(Available records begins)

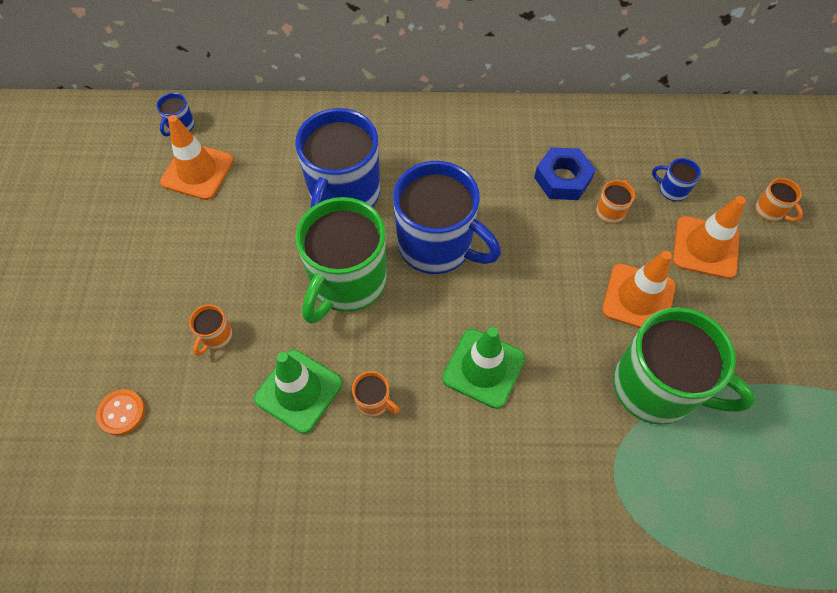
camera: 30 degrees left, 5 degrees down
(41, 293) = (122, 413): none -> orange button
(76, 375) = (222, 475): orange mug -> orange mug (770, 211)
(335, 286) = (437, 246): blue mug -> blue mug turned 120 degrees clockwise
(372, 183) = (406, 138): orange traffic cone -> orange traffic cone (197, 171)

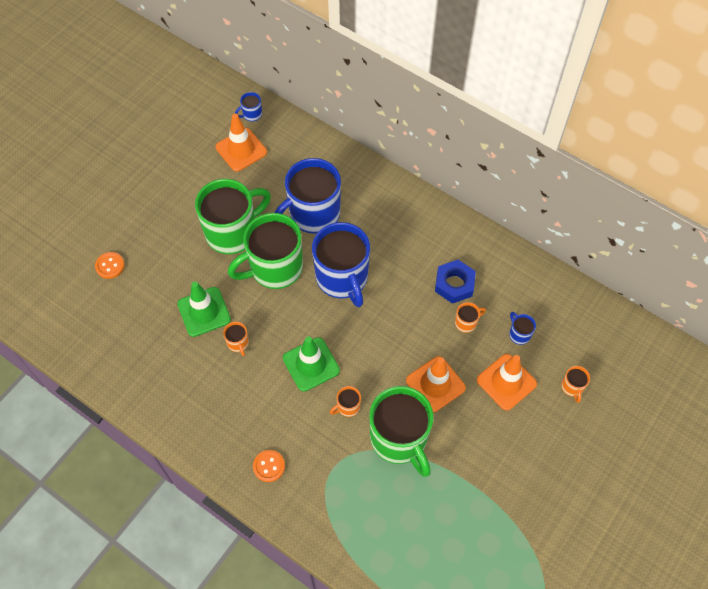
camera: 35 degrees right, 0 degrees up
(216, 336) = (183, 255): orange mug -> orange mug (347, 407)
(261, 271) = (233, 232): none -> green mug
(538, 533) = (269, 466): none -> orange button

(Available records ends)

Copy out exactly the lines between the line that contains "(41, 293) = (122, 413): none -> orange button" and the last line of the records, both ends included; leave out every picture.

(41, 293) = (122, 413): none -> orange button
(76, 375) = (222, 475): orange mug -> orange mug (770, 211)
(335, 286) = (437, 246): blue mug -> blue mug turned 120 degrees clockwise
(372, 183) = (406, 138): orange traffic cone -> orange traffic cone (197, 171)

camera: 35 degrees right, 0 degrees up
(216, 336) = (183, 255): orange mug -> orange mug (347, 407)
(261, 271) = (233, 232): none -> green mug
(538, 533) = (269, 466): none -> orange button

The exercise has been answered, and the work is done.